Instructions to follow: Which lines of the data hold the word "truck"? Copy all of them.

Data extract:

*** Begin section ***

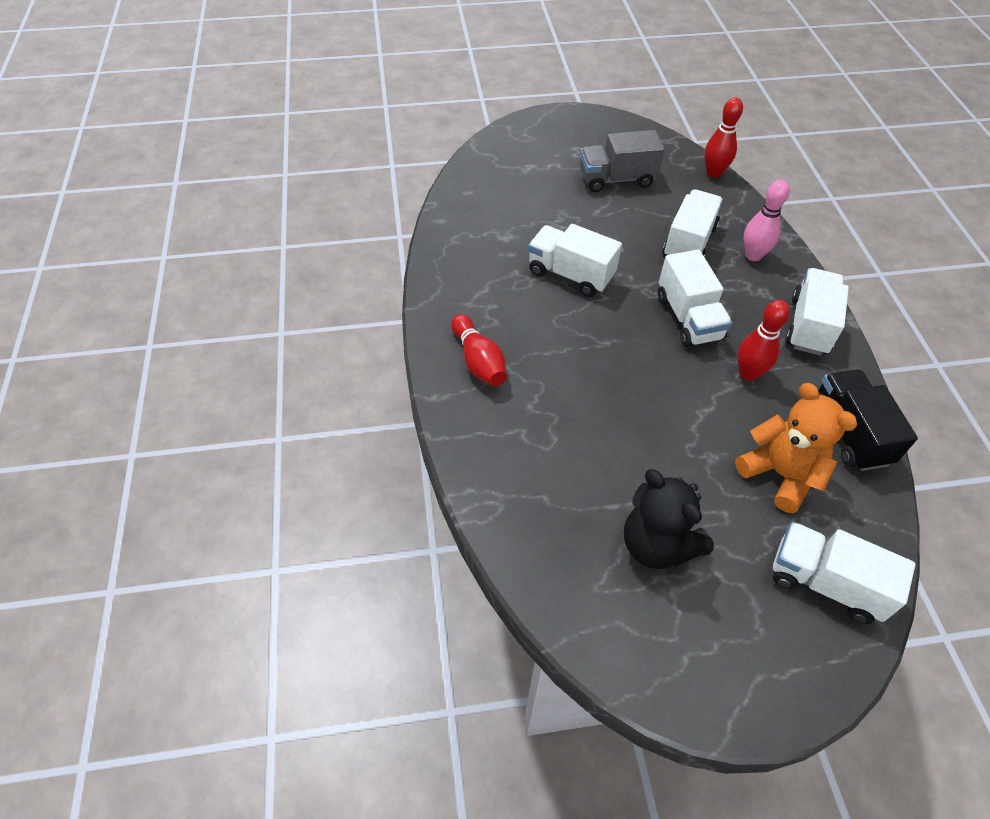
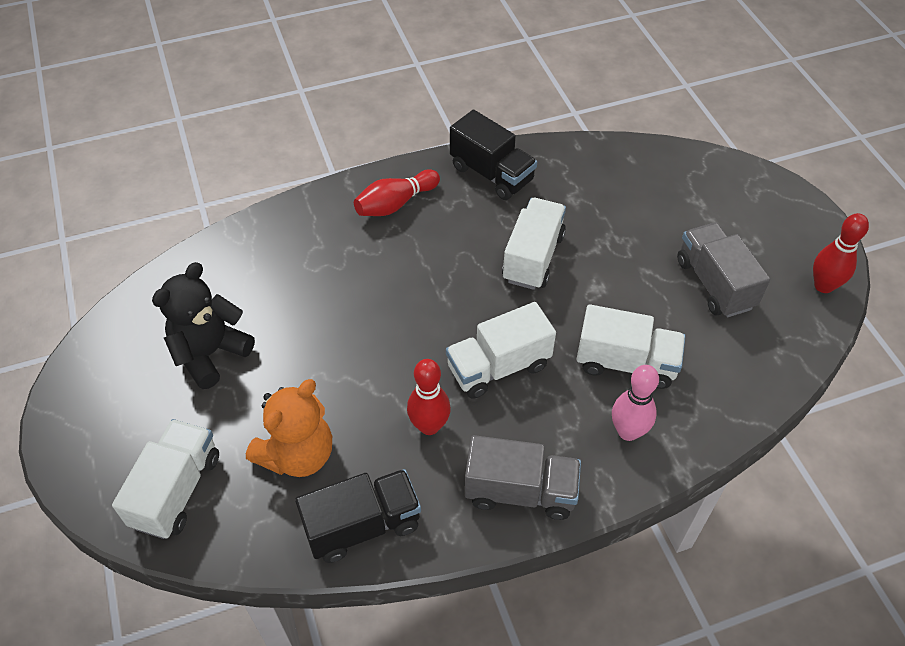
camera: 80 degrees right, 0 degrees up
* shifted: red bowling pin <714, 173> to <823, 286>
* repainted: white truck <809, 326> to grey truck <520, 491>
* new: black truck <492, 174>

*** End section ***

Answer for this exercise:
* repainted: white truck <809, 326> to grey truck <520, 491>
* new: black truck <492, 174>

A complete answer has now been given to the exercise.